What to do:
Where the line containing "orange sandglass (2nd from left)" appears, start repeating, and continue exactly through the last line below, adding nothing. Include no pictures.

Extracted material:
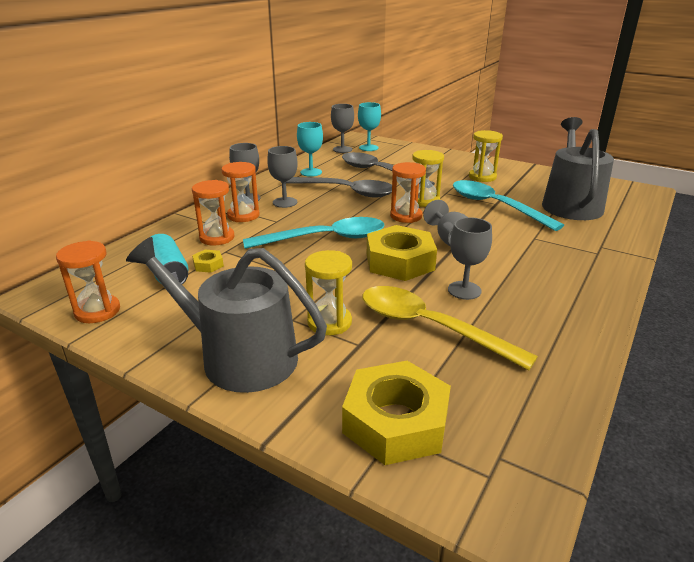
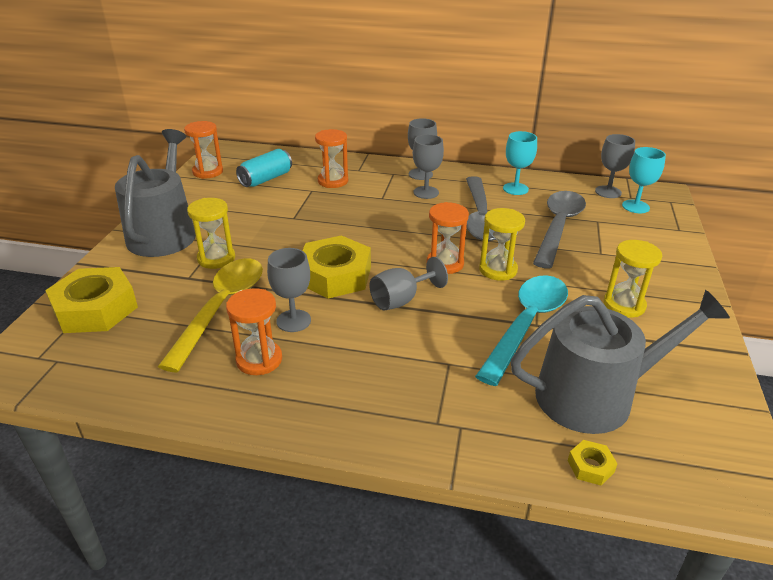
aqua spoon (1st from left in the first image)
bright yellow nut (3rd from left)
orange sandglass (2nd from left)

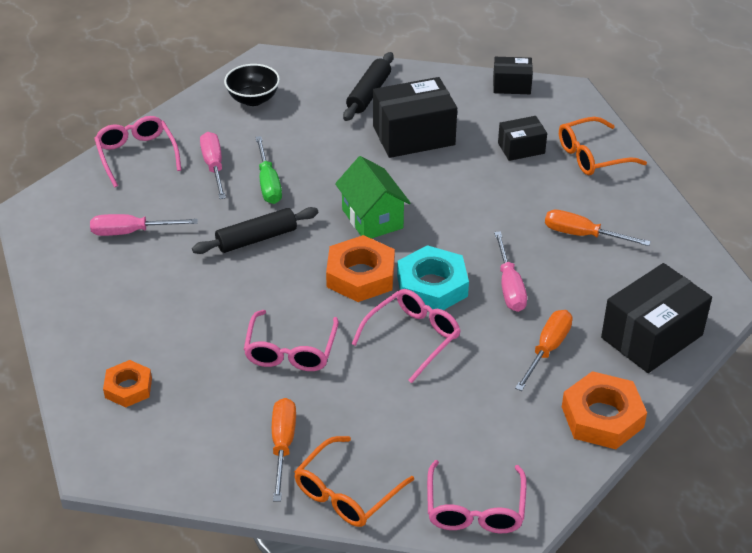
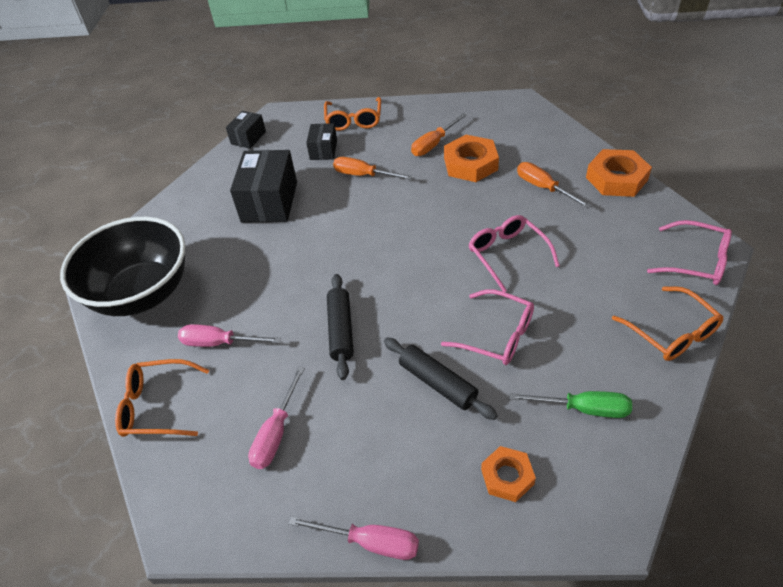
green house
aqua nut
ebony parcel (4th from left in the first image)
green hand screwdriver
orange hand screwdriver (1st from left)
orange nut (1st from left)
ebony rolling pin (2nd from left)
rosy hand screwdriver (3rd from left)
orange eyeglasses (1st from left)
ebony serving bowl

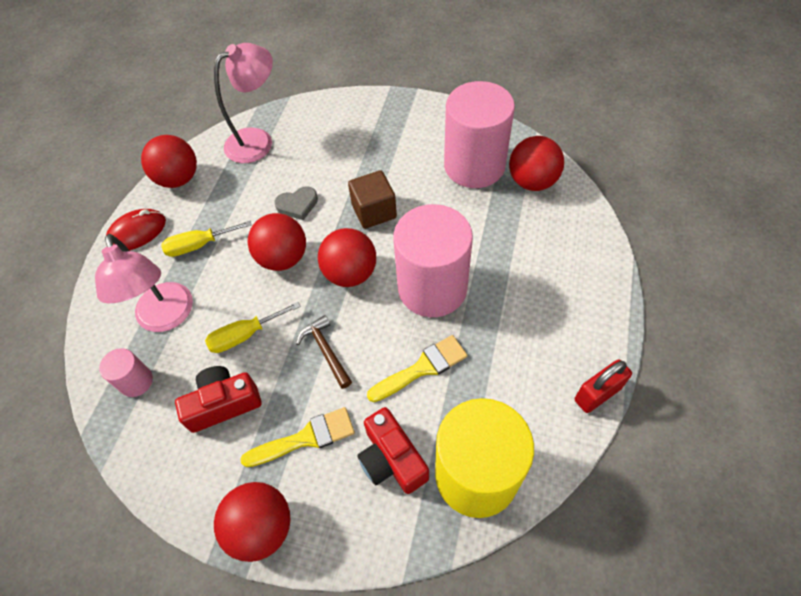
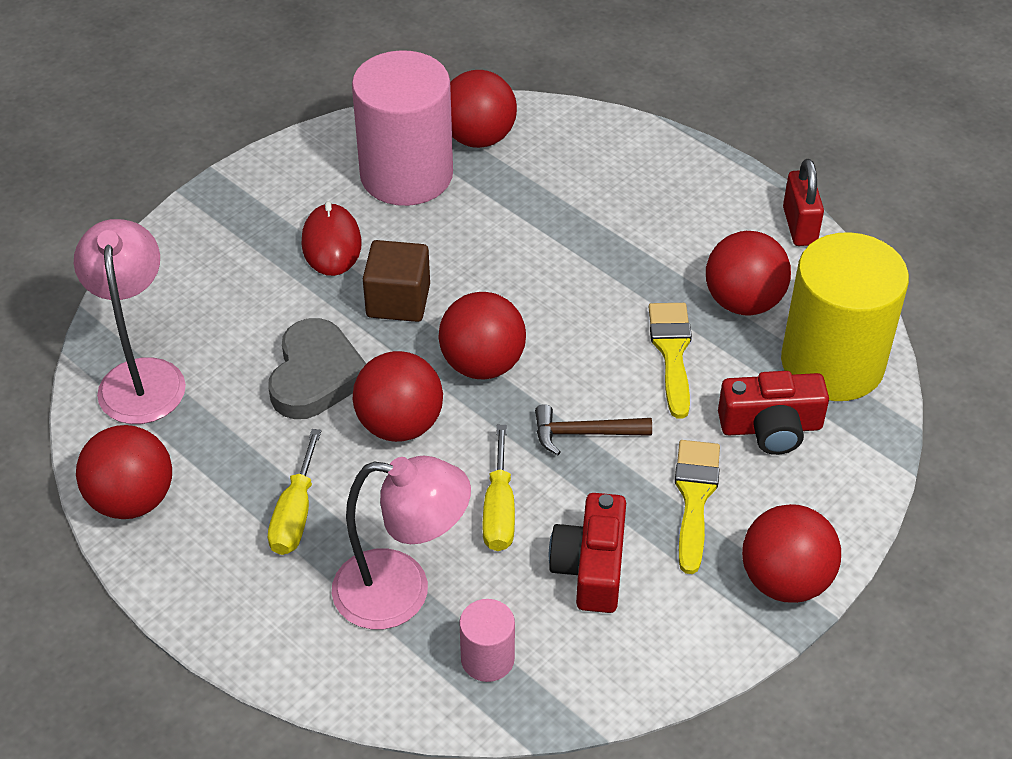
rosy cylinder shape (2nd from left in the first image)
scarlet sphere (5th from left)
scarlet mouse
grey heart shape

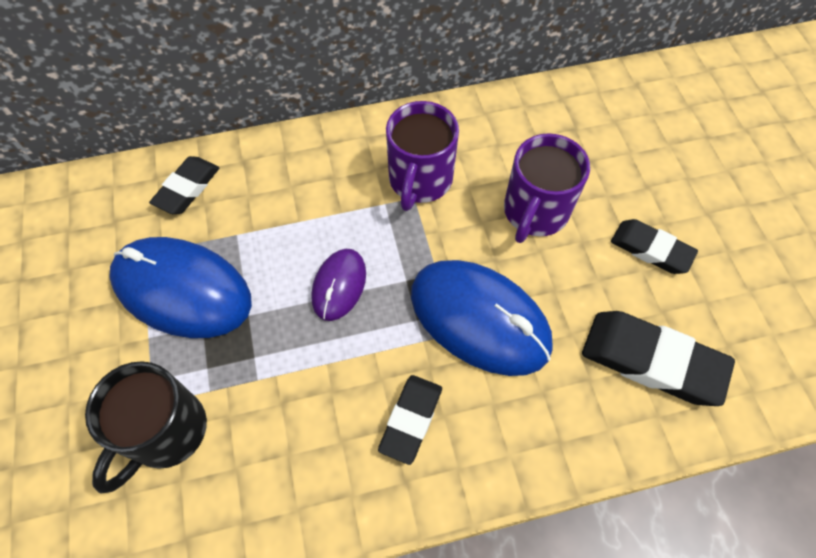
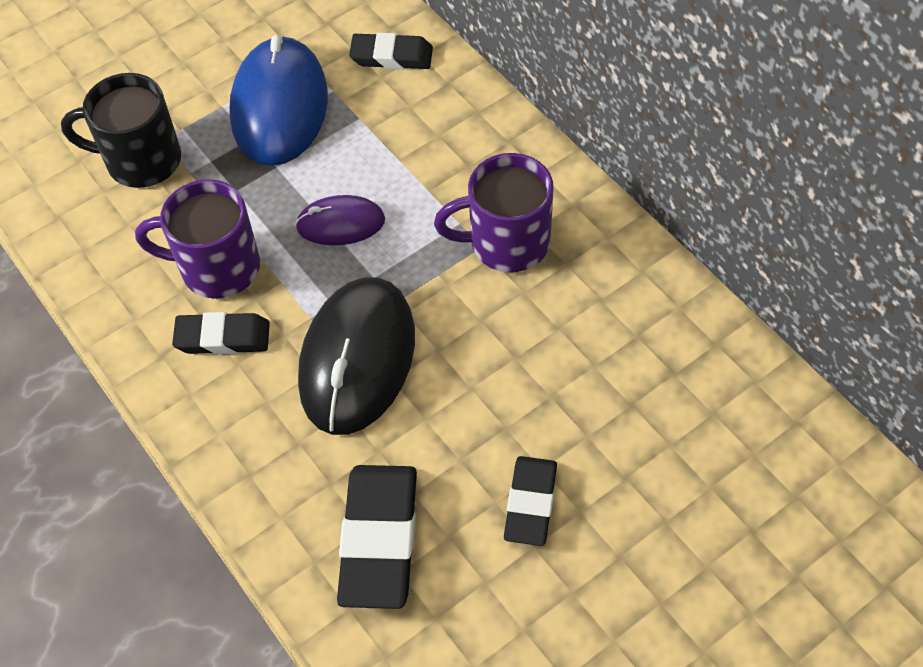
royal purple mug (1st from left)
ebony mouse

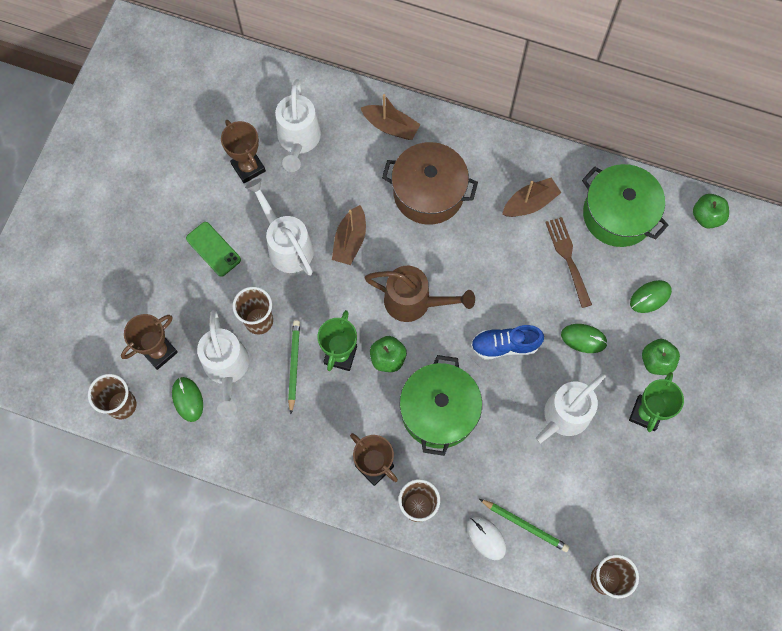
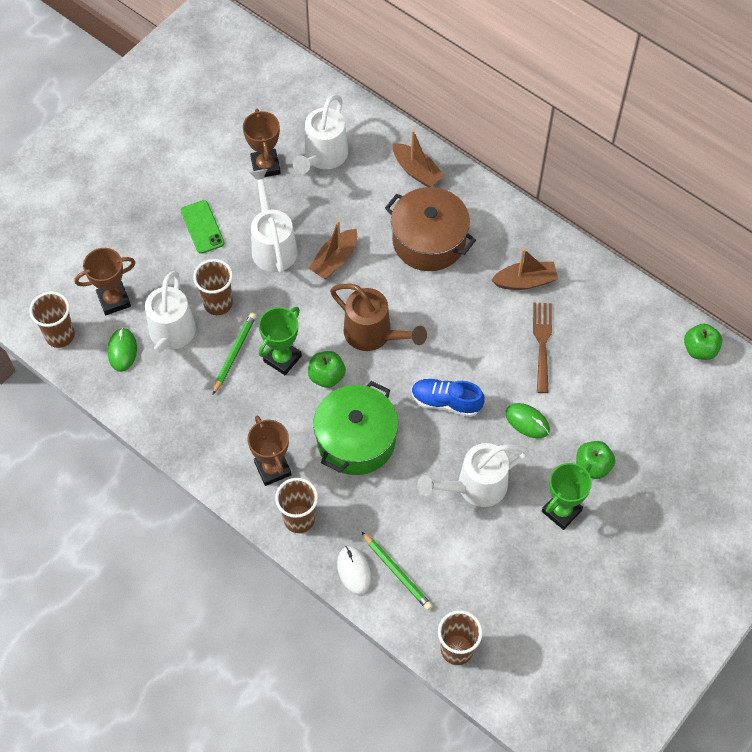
green stockpot (2nd from left in the first image)
green mouse (3rd from left in the first image)

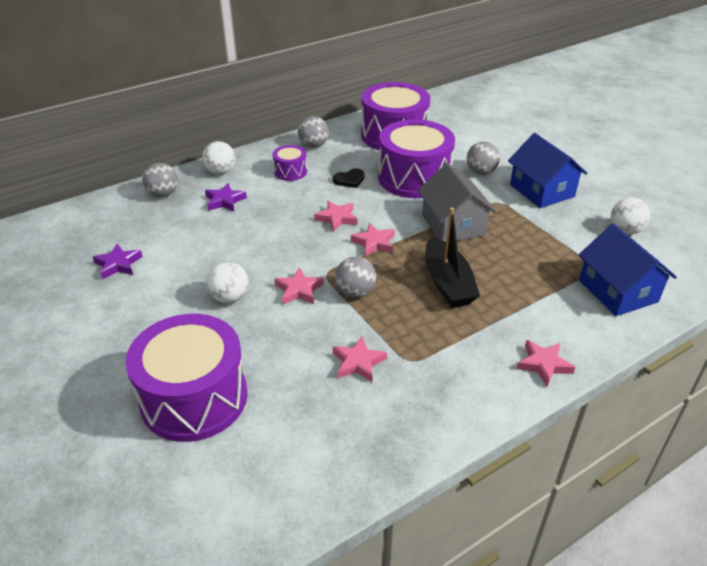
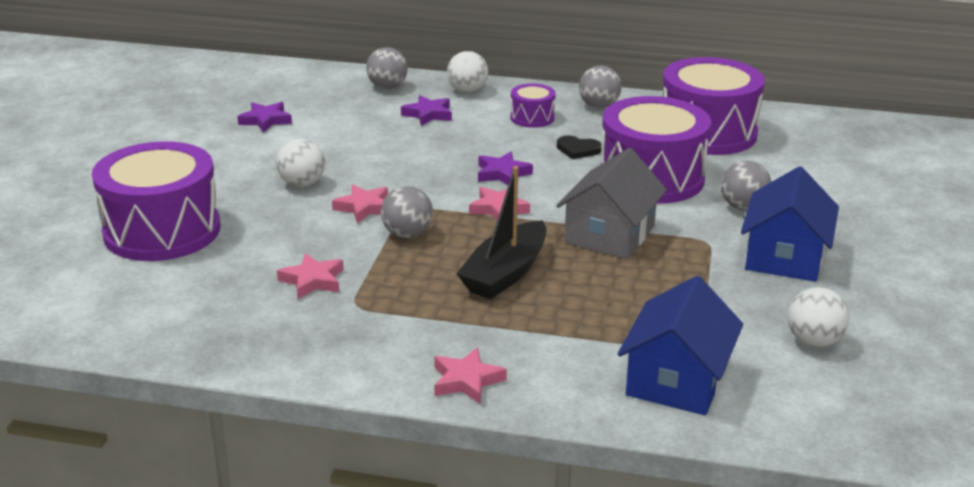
royal purple five-pointed star (3rd from left)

Your solution:
orange sandglass (2nd from left)

green house
aqua nut
ebony parcel (4th from left in the first image)
green hand screwdriver
orange hand screwdriver (1st from left)
orange nut (1st from left)
ebony rolling pin (2nd from left)
rosy hand screwdriver (3rd from left)
orange eyeglasses (1st from left)
ebony serving bowl

rosy cylinder shape (2nd from left in the first image)
scarlet sphere (5th from left)
scarlet mouse
grey heart shape

royal purple mug (1st from left)
ebony mouse

green stockpot (2nd from left in the first image)
green mouse (3rd from left in the first image)

royal purple five-pointed star (3rd from left)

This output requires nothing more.